What to work on
Repeat the lines below exactly as written, please, from the line with "floor lamp: (813, 313)" to the line with "bed: (927, 769) -> (661, 570), width x1.50", both lines included, and no others.

Records for the exercise

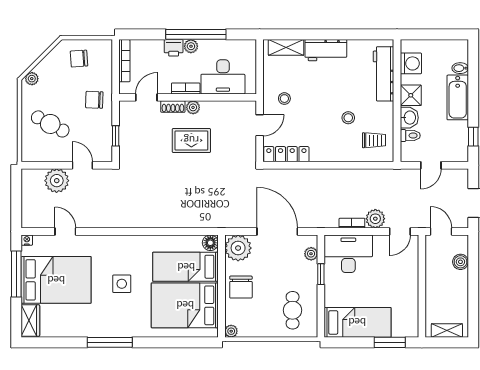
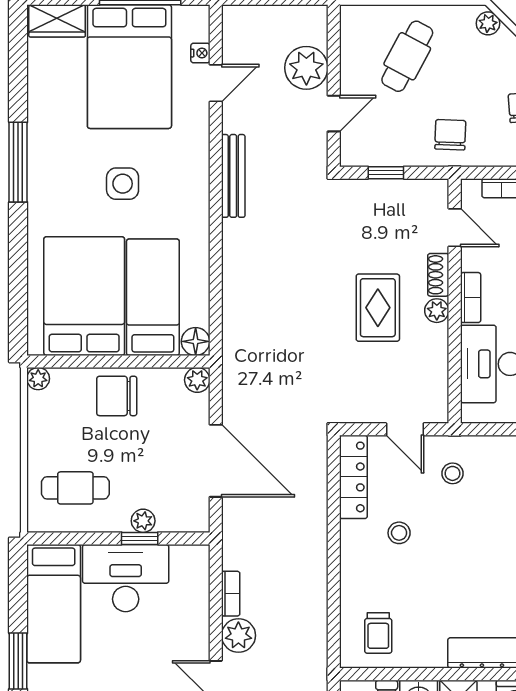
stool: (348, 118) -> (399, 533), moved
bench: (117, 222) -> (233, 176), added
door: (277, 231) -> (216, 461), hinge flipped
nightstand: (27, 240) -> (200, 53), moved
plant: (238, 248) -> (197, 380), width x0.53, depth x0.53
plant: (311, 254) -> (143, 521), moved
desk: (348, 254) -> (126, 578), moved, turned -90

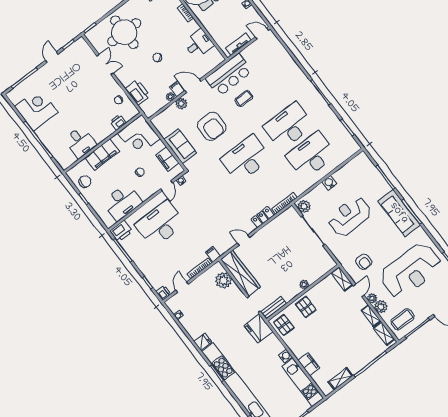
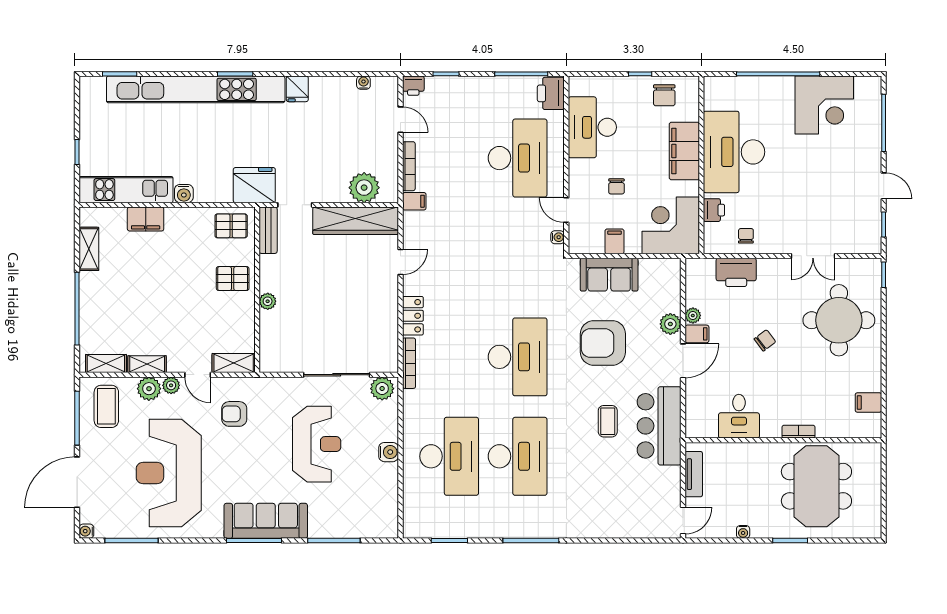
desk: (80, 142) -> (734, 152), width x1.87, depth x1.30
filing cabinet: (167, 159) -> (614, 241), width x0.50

--

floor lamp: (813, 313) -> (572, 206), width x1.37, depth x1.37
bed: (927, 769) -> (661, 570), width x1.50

Written solution
floor lamp: (813, 313) -> (572, 206), width x1.37, depth x1.37
bed: (927, 769) -> (661, 570), width x1.50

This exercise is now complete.